WHAT TO WORK ON: Take the data below and extract the lines from the one with "camera: 150 degrees left, 10 degrees down" to the one with "(791, 424) = (392, 236): red", inclusive, exactly as written.

#### DATA PROVIDED ####

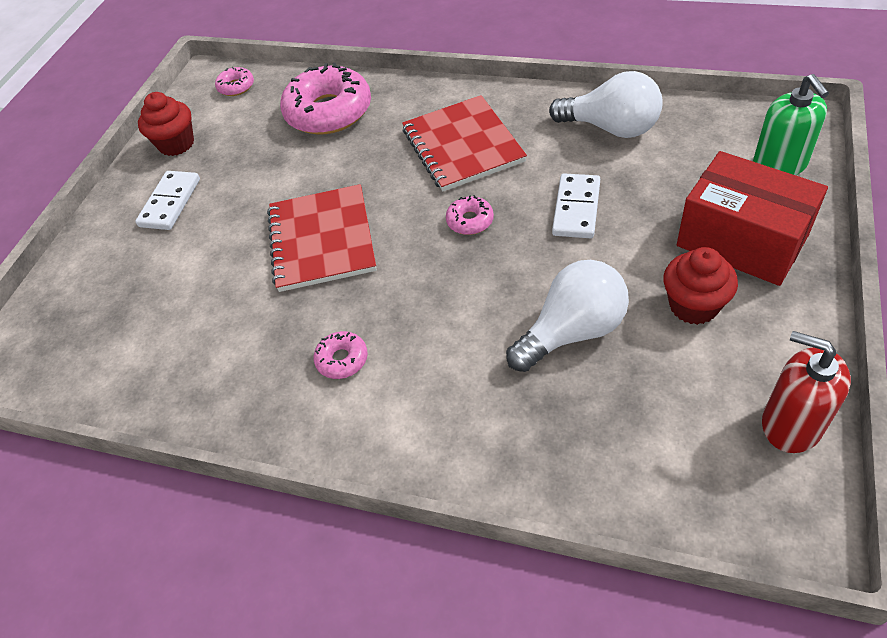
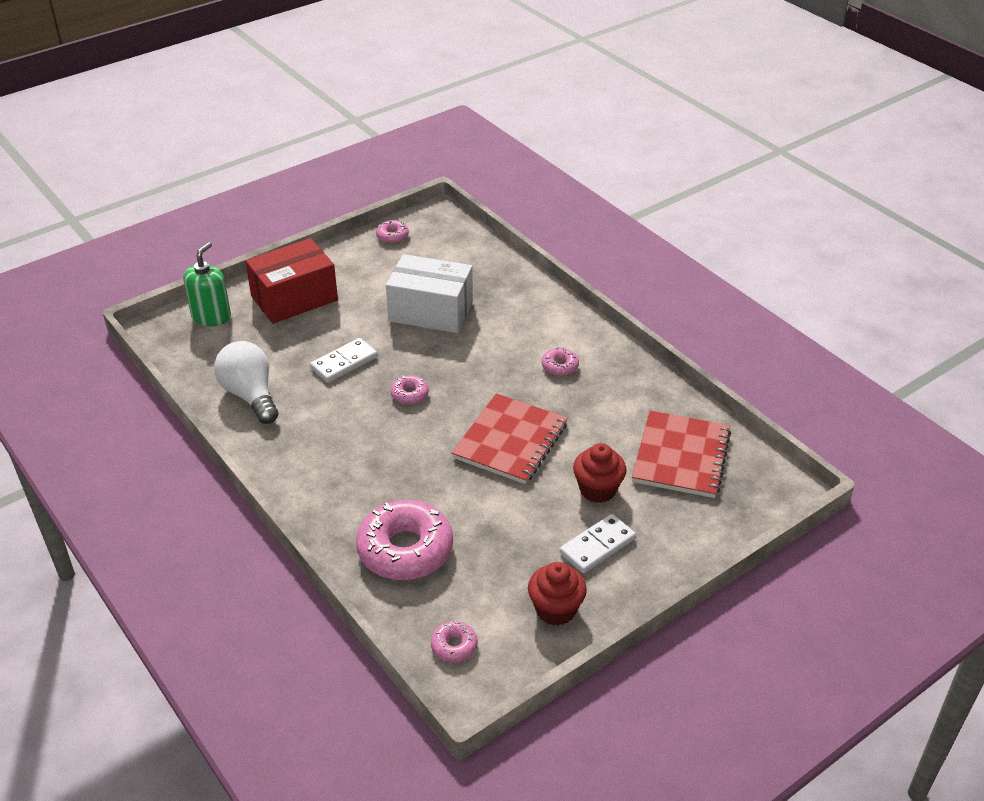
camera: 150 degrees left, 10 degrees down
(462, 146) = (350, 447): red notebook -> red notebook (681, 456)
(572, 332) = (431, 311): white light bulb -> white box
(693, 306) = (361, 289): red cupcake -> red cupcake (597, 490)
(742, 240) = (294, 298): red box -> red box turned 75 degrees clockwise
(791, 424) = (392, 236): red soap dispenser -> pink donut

####
#### DATA PROVIDED ####

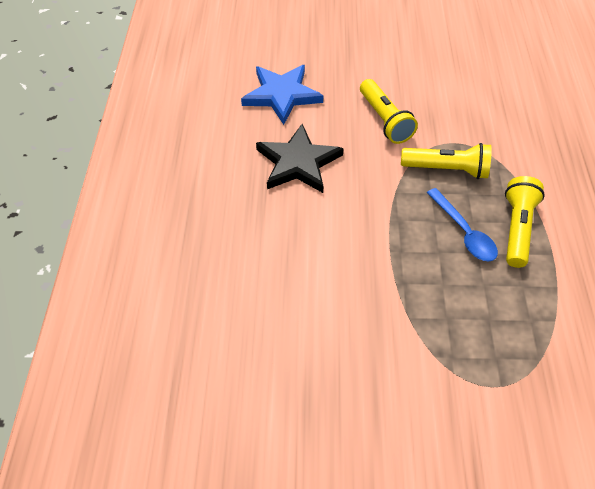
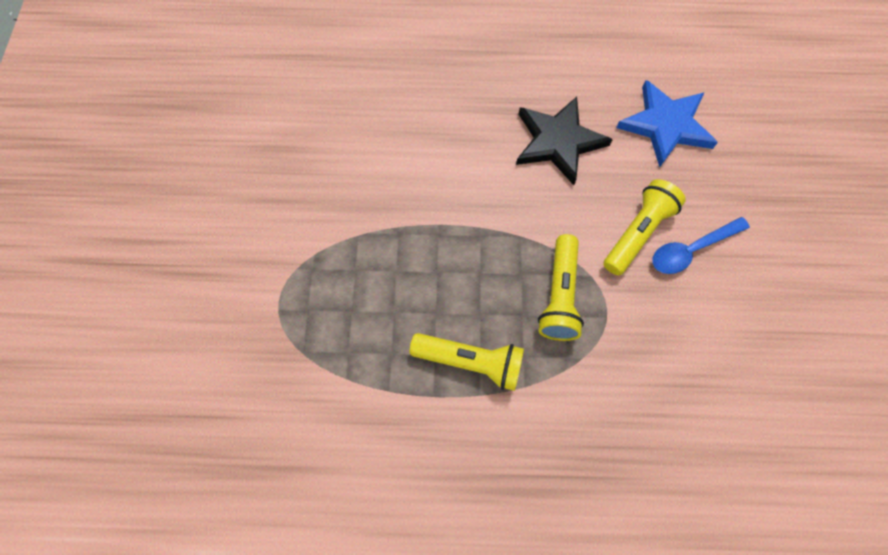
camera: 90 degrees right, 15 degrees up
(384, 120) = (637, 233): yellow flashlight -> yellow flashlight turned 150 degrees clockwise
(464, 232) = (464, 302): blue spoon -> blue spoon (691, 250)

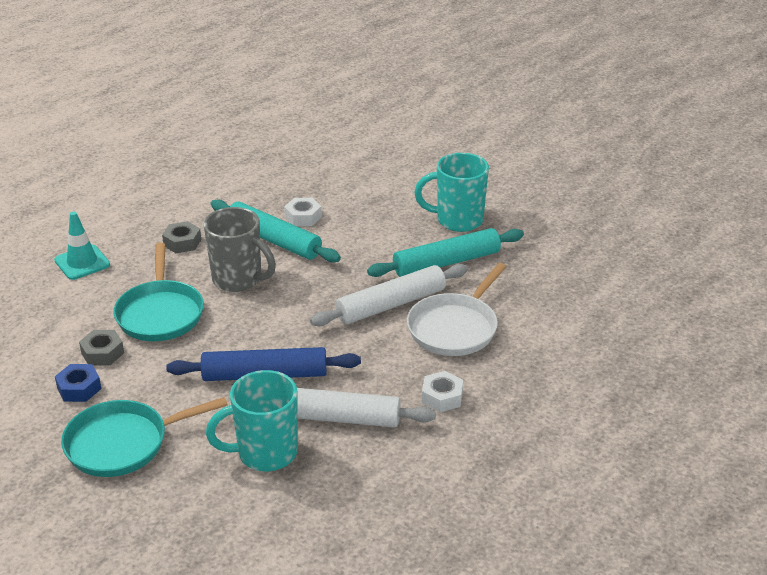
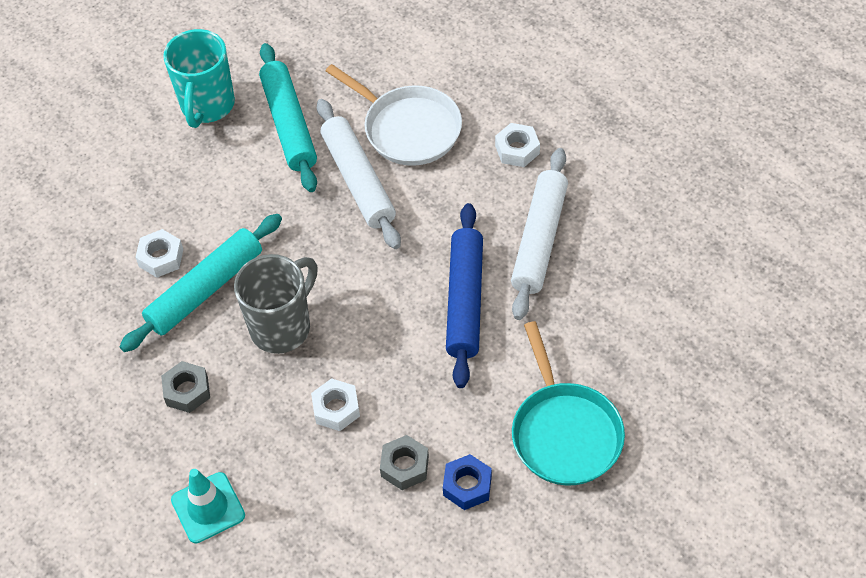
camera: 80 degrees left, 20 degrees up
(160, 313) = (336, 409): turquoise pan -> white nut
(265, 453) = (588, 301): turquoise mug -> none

####
#### DATA PROVIDED ####

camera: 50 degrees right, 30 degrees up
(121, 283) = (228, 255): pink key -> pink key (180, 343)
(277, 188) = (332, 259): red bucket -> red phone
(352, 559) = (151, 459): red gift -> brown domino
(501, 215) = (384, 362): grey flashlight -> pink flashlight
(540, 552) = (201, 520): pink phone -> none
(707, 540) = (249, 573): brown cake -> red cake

####

TASK SOLUTION:
camera: 150 degrees left, 10 degrees down
(462, 146) = (350, 447): red notebook -> red notebook (681, 456)
(572, 332) = (431, 311): white light bulb -> white box
(693, 306) = (361, 289): red cupcake -> red cupcake (597, 490)
(742, 240) = (294, 298): red box -> red box turned 75 degrees clockwise
(791, 424) = (392, 236): red soap dispenser -> pink donut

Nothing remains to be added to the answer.